# What is required:
From the listing below, copy out every line where the word "purple" appears.

(Source material Opens)

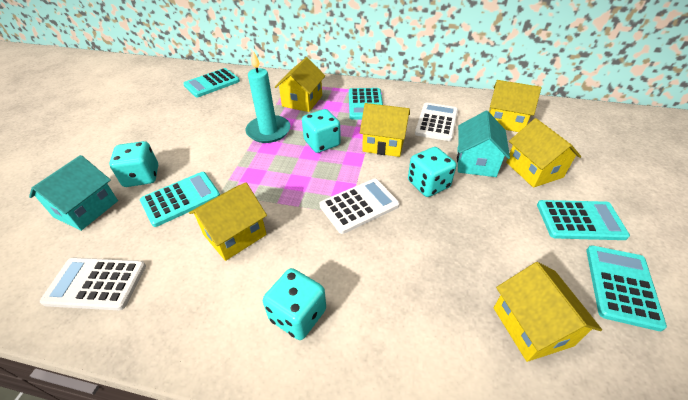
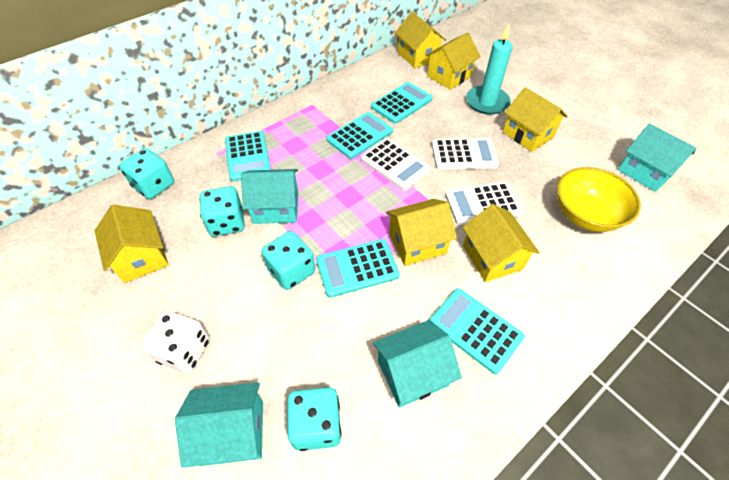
turquoise house: 2 -> 4
white dice: 0 -> 1
yellow bowl: 0 -> 1

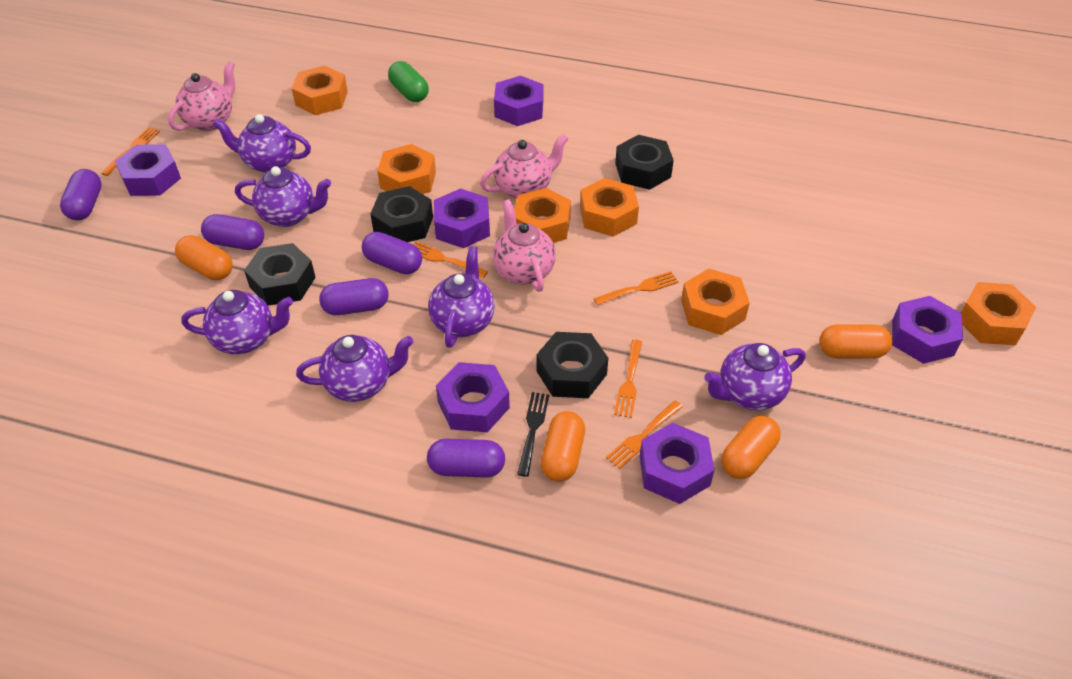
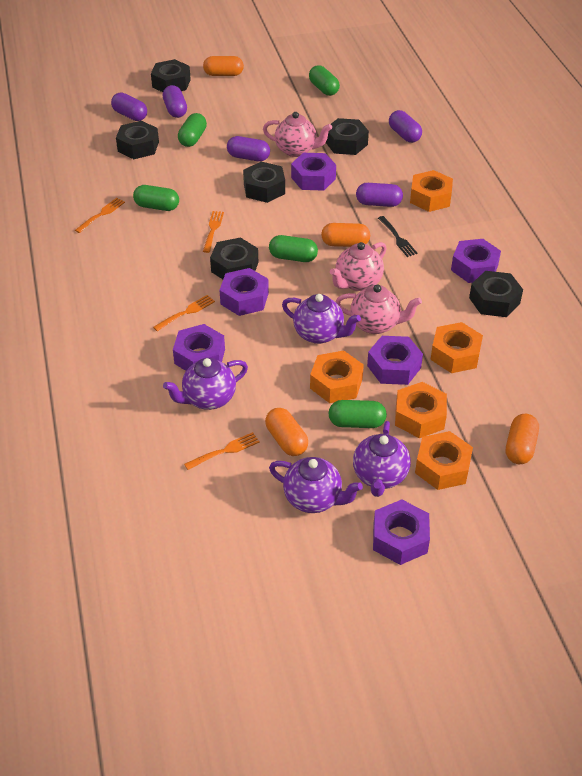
black nut: 4 -> 6
green capsule: 1 -> 5
orange fork: 5 -> 4
orange nut: 6 -> 5
purple teapot: 6 -> 4

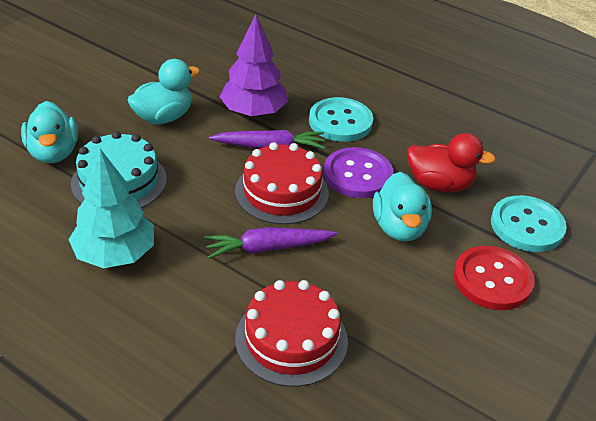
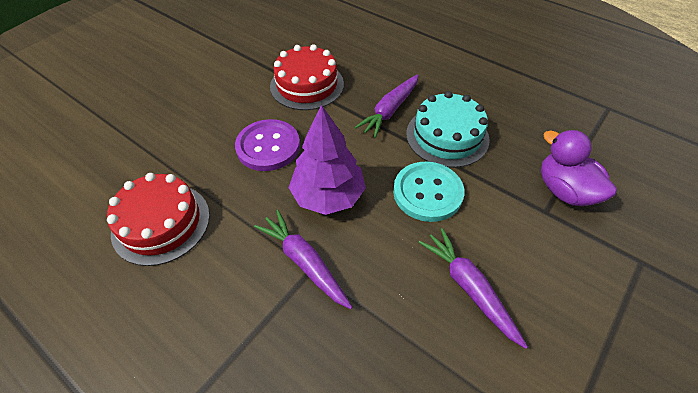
purple carrot: 2 -> 3
purple duck: 0 -> 1
red button: 1 -> 0
red duck: 1 -> 0
turquoise button: 2 -> 1
turquoise duck: 3 -> 0
turquoise tree: 1 -> 0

(Source material Closes)

# Answer section:
purple teapot: 6 -> 4
purple carrot: 2 -> 3
purple duck: 0 -> 1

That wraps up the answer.